- _Supplied material_:
---
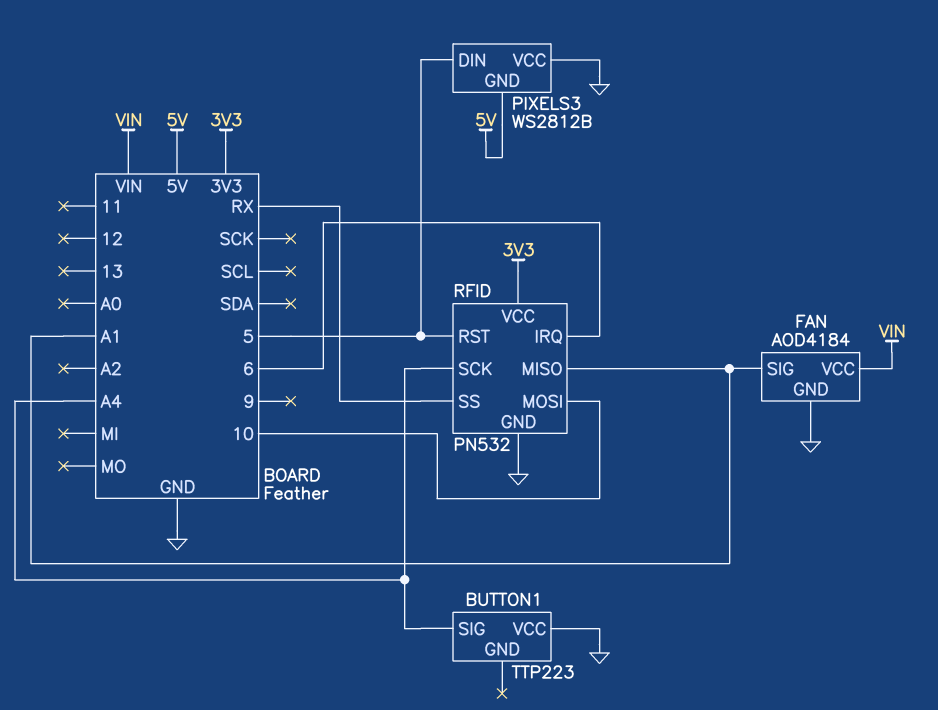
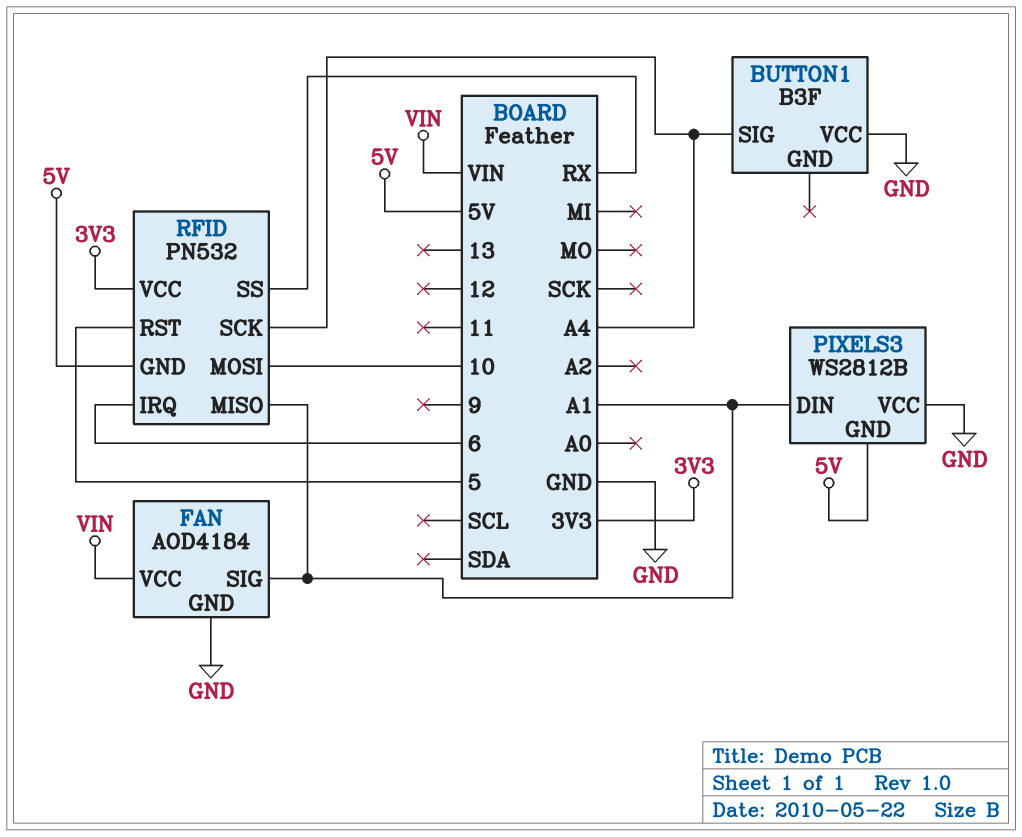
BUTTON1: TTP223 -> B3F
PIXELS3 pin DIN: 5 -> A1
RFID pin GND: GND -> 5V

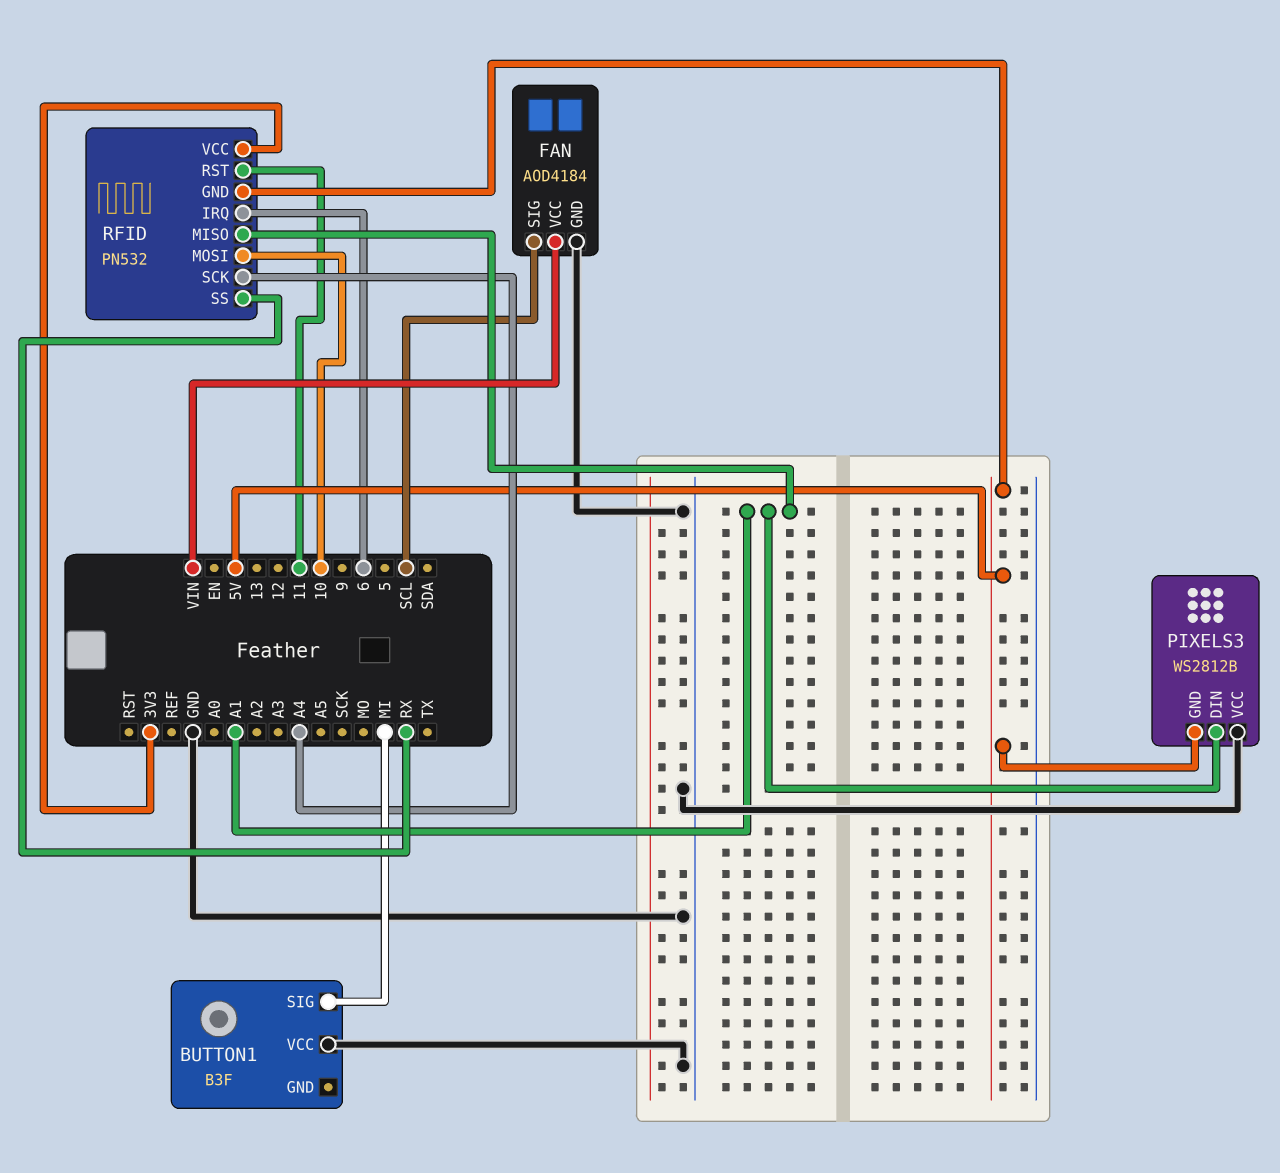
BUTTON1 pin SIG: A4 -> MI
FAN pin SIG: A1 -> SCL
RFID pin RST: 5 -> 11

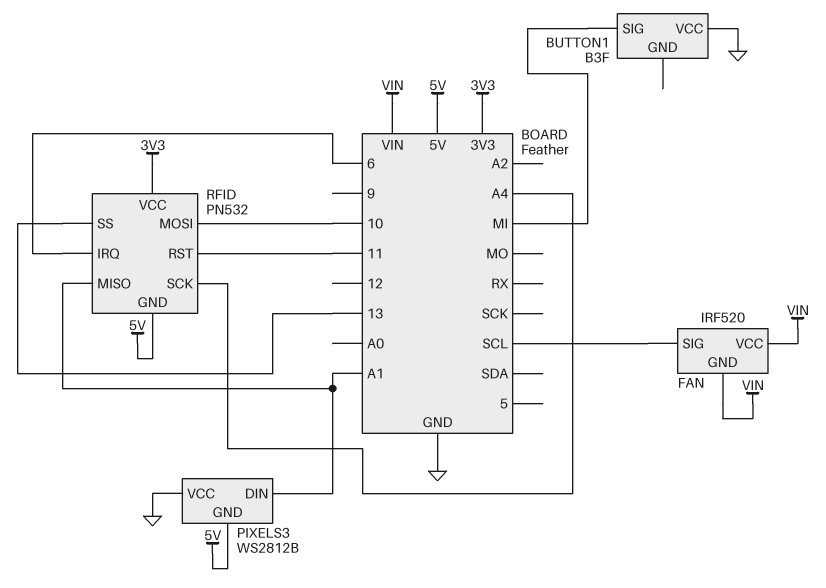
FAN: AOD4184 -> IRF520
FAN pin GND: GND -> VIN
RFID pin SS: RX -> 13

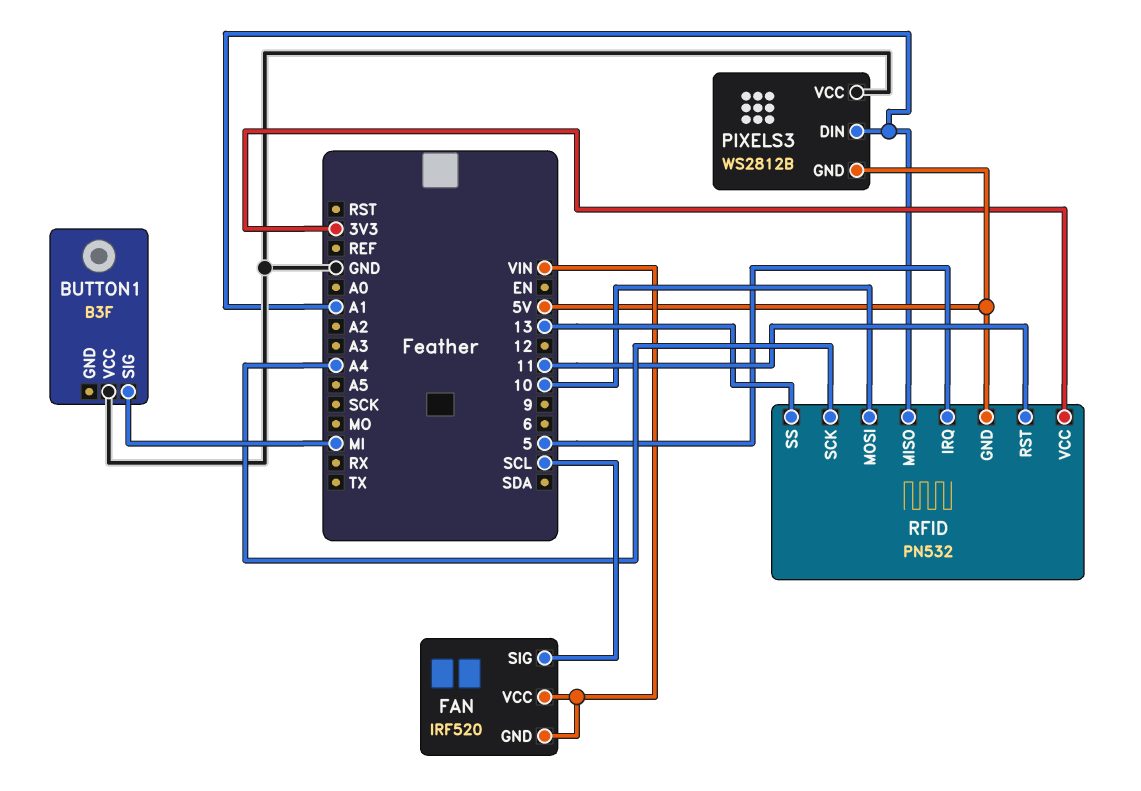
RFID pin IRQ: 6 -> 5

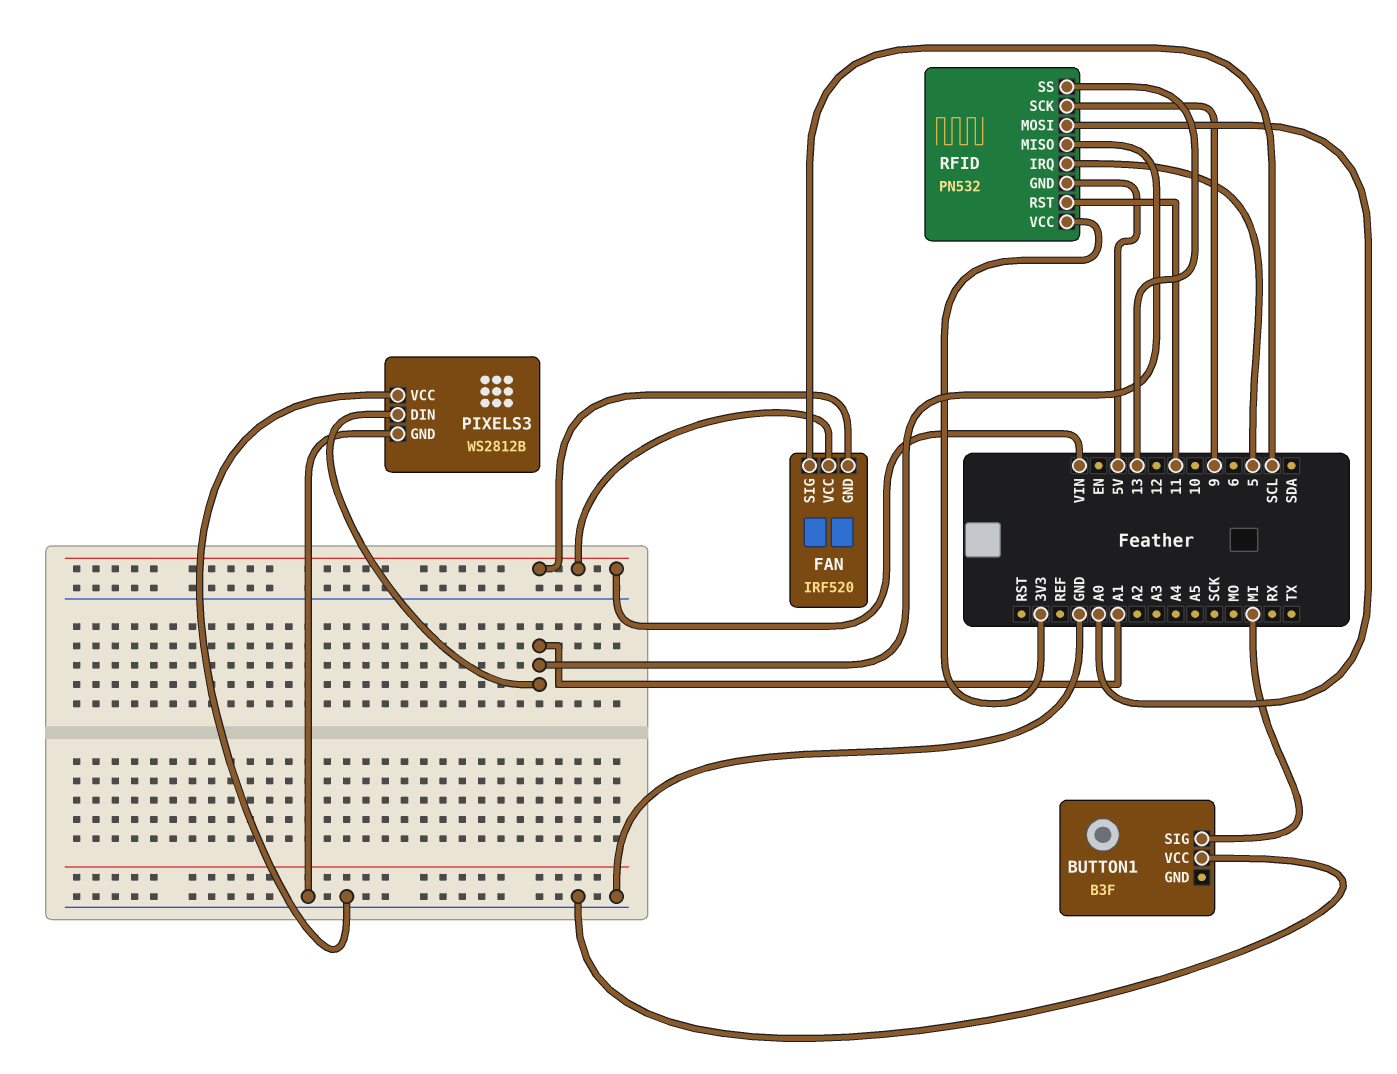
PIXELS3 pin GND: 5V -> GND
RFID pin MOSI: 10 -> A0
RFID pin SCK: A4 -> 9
---
- _Prompt_:
Look through the records and gather every line containing "RFID".

- _Reply_:
RFID pin GND: GND -> 5V
RFID pin RST: 5 -> 11
RFID pin SS: RX -> 13
RFID pin IRQ: 6 -> 5
RFID pin MOSI: 10 -> A0
RFID pin SCK: A4 -> 9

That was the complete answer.